== Assigned task ==
In the material below, the lines between the one holding "blue robot [351,102,390,213]" and the one holding "none -> pink pyramid [274,160,374,262]", inclusive, are to be set down word for word. Pictures stay out.

== Provided records ==
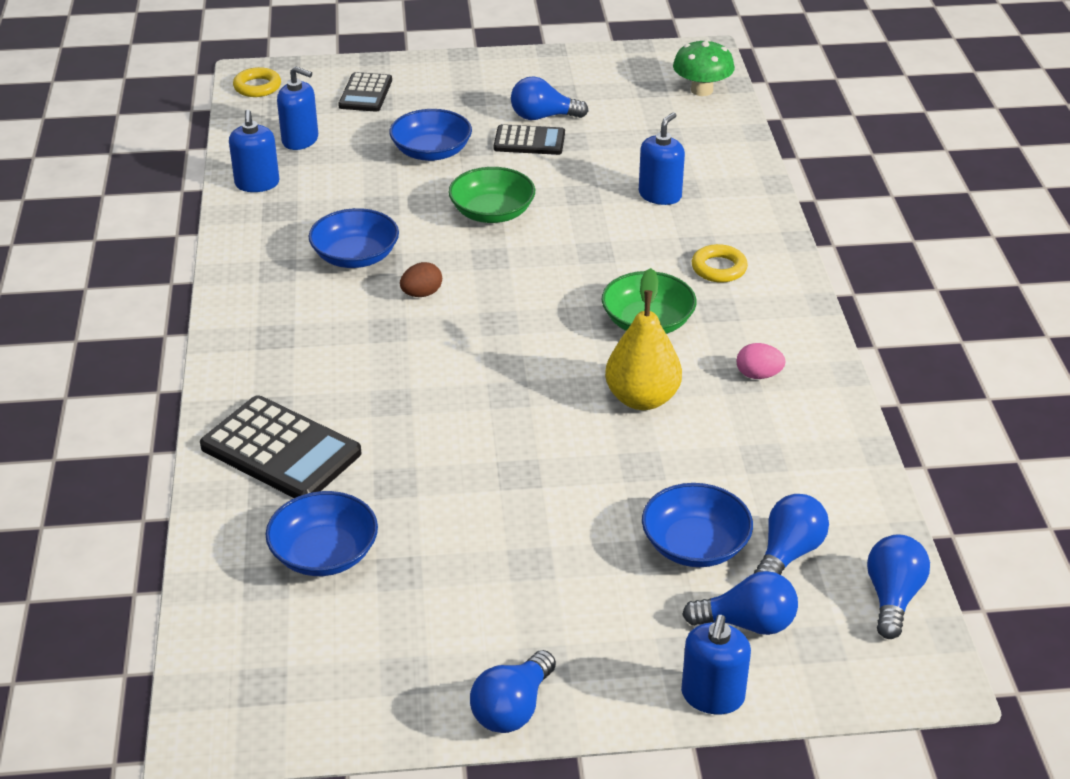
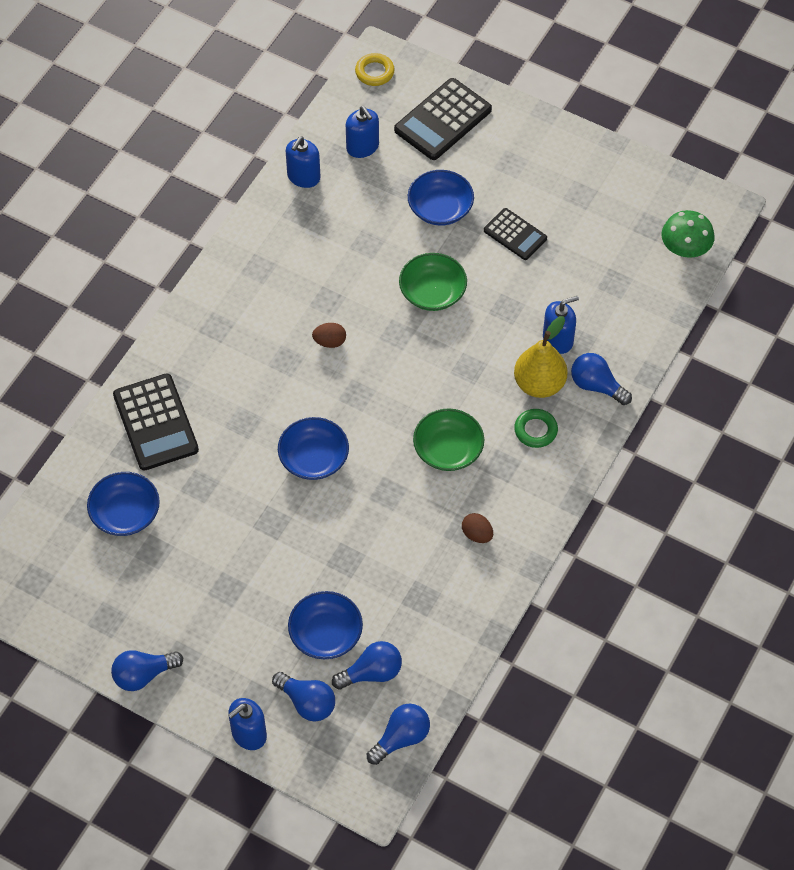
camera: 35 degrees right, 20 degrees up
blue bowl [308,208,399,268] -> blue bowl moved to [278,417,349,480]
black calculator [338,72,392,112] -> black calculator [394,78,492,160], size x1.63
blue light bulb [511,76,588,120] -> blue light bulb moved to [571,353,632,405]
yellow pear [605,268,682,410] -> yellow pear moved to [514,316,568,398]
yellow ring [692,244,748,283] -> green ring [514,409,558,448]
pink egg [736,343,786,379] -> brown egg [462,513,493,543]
* * *
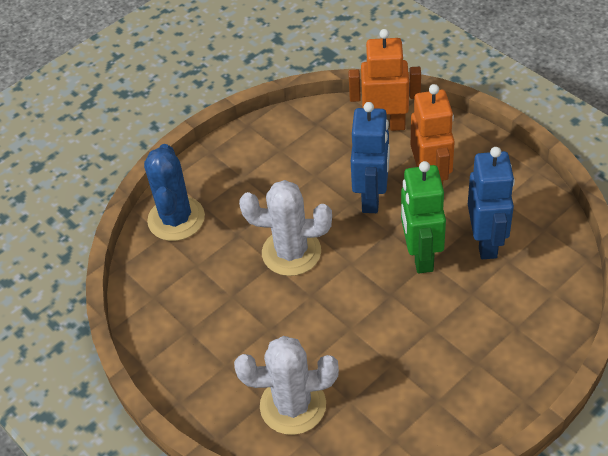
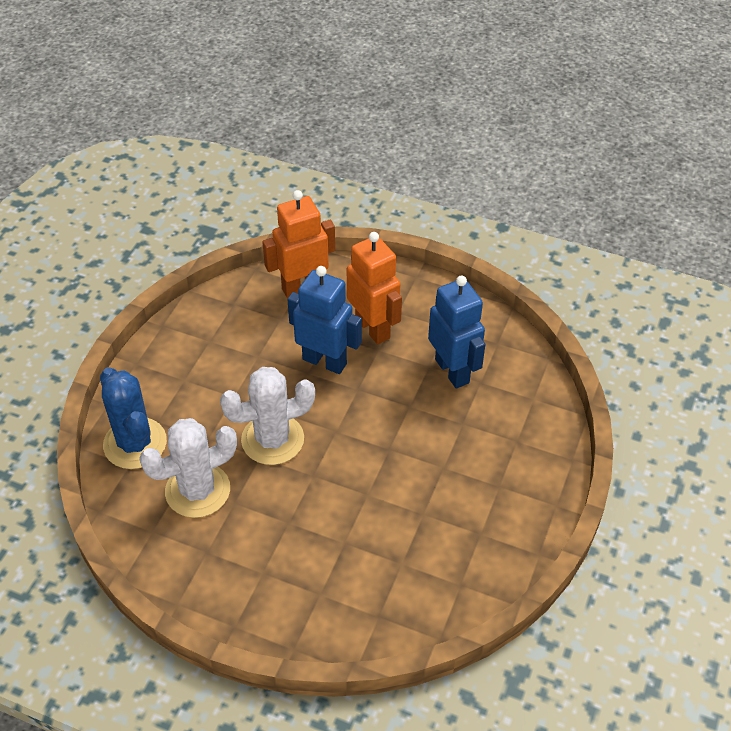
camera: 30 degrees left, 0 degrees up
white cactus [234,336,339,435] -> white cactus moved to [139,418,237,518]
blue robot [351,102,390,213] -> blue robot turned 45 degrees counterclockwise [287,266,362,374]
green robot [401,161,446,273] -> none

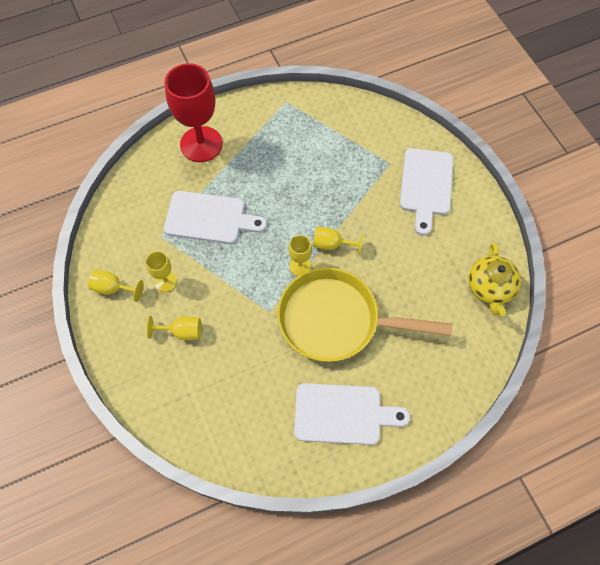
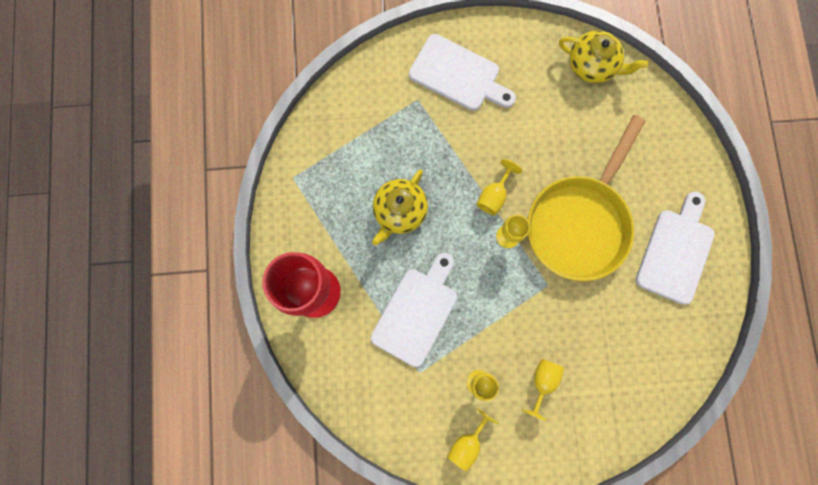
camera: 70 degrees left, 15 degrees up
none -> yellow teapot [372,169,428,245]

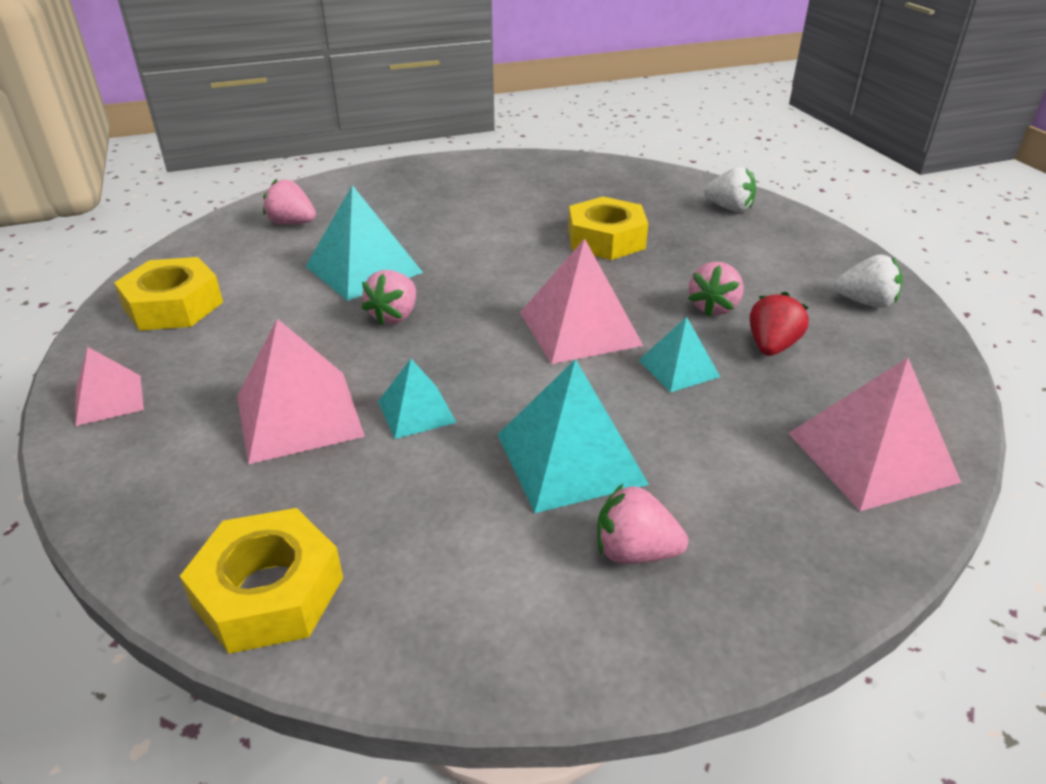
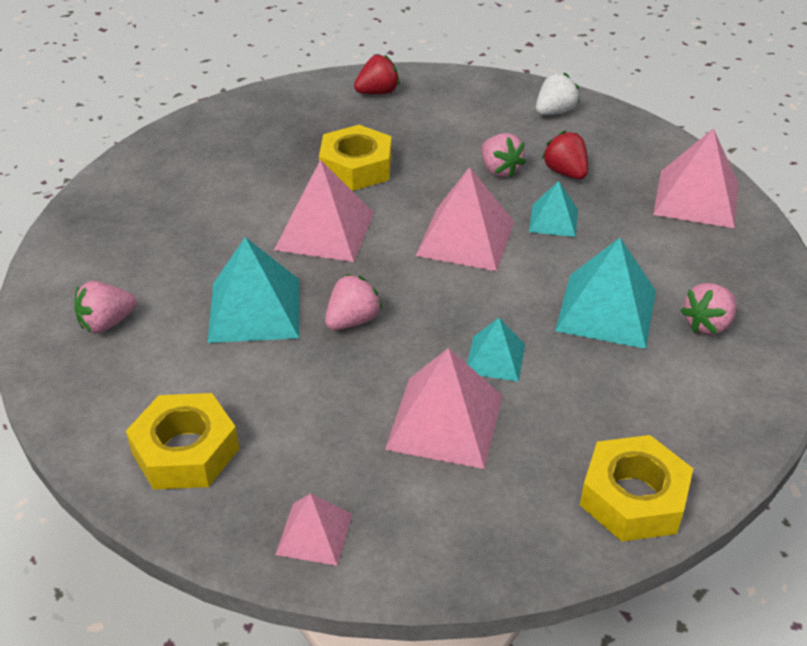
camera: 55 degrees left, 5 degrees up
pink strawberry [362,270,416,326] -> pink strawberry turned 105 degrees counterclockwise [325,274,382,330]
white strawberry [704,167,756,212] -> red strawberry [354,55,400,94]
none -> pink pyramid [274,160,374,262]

== Task response ==
blue robot [351,102,390,213] -> blue robot turned 45 degrees counterclockwise [287,266,362,374]
green robot [401,161,446,273] -> none

camera: 70 degrees left, 15 degrees up
none -> yellow teapot [372,169,428,245]

camera: 55 degrees left, 5 degrees up
pink strawberry [362,270,416,326] -> pink strawberry turned 105 degrees counterclockwise [325,274,382,330]
white strawberry [704,167,756,212] -> red strawberry [354,55,400,94]
none -> pink pyramid [274,160,374,262]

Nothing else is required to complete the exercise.